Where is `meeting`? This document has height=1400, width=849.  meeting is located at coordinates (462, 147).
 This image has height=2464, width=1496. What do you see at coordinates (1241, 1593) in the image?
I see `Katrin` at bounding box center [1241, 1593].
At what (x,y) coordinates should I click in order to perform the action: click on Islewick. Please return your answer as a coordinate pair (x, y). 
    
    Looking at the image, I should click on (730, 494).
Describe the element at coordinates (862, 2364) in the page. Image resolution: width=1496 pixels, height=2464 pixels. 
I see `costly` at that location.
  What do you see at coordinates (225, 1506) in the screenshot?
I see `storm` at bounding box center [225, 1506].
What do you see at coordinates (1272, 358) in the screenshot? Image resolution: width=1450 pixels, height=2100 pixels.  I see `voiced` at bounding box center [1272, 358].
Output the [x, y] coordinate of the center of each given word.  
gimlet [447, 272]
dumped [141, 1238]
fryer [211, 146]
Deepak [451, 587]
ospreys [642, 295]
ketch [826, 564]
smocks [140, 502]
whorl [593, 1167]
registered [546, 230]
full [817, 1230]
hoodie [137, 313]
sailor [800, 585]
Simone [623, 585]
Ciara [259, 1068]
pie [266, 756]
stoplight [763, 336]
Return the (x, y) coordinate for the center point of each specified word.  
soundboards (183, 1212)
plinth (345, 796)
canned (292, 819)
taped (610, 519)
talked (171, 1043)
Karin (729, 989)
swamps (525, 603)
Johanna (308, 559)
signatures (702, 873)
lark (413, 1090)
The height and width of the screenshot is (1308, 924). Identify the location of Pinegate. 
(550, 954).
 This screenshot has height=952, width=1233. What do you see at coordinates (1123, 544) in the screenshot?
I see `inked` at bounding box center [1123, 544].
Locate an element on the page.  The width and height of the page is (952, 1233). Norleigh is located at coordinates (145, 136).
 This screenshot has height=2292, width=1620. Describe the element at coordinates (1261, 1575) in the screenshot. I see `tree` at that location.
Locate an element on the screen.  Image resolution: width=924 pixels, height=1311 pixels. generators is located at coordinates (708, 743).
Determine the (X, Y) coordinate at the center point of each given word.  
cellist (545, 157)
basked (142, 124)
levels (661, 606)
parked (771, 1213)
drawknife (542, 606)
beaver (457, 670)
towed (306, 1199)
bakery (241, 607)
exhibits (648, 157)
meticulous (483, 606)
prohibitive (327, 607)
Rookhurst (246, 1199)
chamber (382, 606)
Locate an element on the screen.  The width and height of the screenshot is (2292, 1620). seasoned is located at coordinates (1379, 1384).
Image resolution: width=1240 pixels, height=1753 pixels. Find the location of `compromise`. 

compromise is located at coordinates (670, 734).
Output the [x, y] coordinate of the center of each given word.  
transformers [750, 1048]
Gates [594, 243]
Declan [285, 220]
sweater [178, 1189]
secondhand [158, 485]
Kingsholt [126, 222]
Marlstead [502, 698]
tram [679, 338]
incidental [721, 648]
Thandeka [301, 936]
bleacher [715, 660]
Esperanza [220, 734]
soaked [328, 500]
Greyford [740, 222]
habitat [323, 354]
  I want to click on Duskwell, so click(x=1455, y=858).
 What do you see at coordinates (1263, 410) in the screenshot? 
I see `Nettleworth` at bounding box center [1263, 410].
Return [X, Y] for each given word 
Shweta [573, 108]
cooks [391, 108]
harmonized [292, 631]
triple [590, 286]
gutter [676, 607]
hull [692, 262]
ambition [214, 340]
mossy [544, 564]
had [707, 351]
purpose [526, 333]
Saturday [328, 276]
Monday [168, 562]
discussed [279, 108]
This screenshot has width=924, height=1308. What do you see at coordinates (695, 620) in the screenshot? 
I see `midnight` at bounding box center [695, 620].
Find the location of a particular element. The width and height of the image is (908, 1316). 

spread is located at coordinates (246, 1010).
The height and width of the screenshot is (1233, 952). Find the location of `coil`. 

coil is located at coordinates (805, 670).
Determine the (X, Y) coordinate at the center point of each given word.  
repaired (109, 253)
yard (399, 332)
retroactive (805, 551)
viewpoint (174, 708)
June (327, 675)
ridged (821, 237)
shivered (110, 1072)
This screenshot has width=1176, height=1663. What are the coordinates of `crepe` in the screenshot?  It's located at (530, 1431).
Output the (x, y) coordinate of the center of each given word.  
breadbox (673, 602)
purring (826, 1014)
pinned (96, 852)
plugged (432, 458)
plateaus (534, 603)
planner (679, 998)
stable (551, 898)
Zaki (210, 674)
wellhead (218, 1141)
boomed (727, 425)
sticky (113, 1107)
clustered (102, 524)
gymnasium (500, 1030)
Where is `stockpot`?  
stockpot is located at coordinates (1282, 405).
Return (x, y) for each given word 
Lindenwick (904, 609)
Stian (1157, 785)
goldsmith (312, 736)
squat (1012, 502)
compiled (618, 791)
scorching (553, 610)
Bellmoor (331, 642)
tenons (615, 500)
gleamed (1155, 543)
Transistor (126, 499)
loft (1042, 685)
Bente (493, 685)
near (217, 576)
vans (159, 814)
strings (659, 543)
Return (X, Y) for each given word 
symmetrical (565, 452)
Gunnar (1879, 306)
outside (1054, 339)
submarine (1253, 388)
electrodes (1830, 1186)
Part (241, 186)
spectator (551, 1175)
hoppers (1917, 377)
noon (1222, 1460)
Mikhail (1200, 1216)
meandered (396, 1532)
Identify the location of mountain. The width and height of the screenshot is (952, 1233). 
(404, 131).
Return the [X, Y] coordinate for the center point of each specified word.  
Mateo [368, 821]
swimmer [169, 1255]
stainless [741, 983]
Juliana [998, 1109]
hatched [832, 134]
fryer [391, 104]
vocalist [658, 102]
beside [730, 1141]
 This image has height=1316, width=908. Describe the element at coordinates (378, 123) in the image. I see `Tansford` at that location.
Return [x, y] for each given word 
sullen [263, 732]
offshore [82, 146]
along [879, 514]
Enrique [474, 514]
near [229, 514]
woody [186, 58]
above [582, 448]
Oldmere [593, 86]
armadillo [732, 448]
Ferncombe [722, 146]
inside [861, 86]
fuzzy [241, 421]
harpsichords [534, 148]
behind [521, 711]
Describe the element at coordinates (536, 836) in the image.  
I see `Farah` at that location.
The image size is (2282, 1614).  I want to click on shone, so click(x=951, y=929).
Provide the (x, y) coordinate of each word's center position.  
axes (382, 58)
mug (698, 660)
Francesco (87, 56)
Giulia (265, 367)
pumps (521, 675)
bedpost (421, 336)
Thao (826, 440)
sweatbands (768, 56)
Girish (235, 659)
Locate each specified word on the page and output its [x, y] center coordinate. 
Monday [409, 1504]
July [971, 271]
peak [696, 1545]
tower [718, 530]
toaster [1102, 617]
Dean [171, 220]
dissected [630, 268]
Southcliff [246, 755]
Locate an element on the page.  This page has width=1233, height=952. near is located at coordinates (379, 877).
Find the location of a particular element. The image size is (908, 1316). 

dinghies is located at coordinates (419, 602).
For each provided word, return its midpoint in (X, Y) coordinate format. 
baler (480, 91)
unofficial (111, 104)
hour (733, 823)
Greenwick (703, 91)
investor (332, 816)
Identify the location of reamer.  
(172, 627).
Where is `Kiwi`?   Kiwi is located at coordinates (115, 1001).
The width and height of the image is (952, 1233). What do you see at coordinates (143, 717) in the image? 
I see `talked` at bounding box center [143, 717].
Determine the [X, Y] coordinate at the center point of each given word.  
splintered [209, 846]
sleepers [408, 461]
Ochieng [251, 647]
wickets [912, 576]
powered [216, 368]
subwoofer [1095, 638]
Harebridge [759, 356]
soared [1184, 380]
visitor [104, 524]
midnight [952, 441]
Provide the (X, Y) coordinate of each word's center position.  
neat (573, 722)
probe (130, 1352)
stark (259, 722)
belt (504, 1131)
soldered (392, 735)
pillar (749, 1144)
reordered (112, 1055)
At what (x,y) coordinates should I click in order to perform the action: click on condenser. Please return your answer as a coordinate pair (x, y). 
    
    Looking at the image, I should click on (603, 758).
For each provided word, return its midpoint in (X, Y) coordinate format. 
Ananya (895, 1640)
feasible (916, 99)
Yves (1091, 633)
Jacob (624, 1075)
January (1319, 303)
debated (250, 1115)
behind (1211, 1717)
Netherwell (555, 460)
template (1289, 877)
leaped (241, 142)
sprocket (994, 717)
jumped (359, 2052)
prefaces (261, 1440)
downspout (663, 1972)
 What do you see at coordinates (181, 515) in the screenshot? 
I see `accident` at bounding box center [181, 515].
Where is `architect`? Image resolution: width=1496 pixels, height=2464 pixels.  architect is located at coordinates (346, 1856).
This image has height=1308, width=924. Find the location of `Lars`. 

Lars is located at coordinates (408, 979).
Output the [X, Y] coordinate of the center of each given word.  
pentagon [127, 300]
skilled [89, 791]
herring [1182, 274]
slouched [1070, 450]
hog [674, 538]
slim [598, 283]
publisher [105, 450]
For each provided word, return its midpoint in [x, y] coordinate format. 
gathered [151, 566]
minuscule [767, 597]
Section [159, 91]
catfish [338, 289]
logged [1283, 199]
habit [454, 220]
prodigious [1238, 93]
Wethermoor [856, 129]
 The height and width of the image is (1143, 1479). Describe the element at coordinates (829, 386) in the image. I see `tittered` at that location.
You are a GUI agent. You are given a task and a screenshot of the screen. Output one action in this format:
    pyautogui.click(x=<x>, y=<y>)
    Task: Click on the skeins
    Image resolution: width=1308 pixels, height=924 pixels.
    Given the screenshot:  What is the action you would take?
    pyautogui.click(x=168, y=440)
☆ ☆ ☆ ☆ ☆
- _Work instructions_
Give everything from the line containing "sweater [178, 1189]" down to the line containing "center [1263, 410].", both included, as a Markdown table with a Row column for the row number and a Line column for the line itself. Leave out any blank lines.

- _Task output_
| Row | Line |
|---|---|
| 1 | sweater [178, 1189] |
| 2 | secondhand [158, 485] |
| 3 | Kingsholt [126, 222] |
| 4 | Marlstead [502, 698] |
| 5 | tram [679, 338] |
| 6 | incidental [721, 648] |
| 7 | Thandeka [301, 936] |
| 8 | bleacher [715, 660] |
| 9 | Esperanza [220, 734] |
| 10 | soaked [328, 500] |
| 11 | Greyford [740, 222] |
| 12 | habitat [323, 354] |
| 13 |   I want to click on Duskwell, so click(x=1455, y=858). |
| 14 |  What do you see at coordinates (1263, 410) in the screenshot?  |
| 15 | I see `Nettleworth` at bounding box center [1263, 410]. |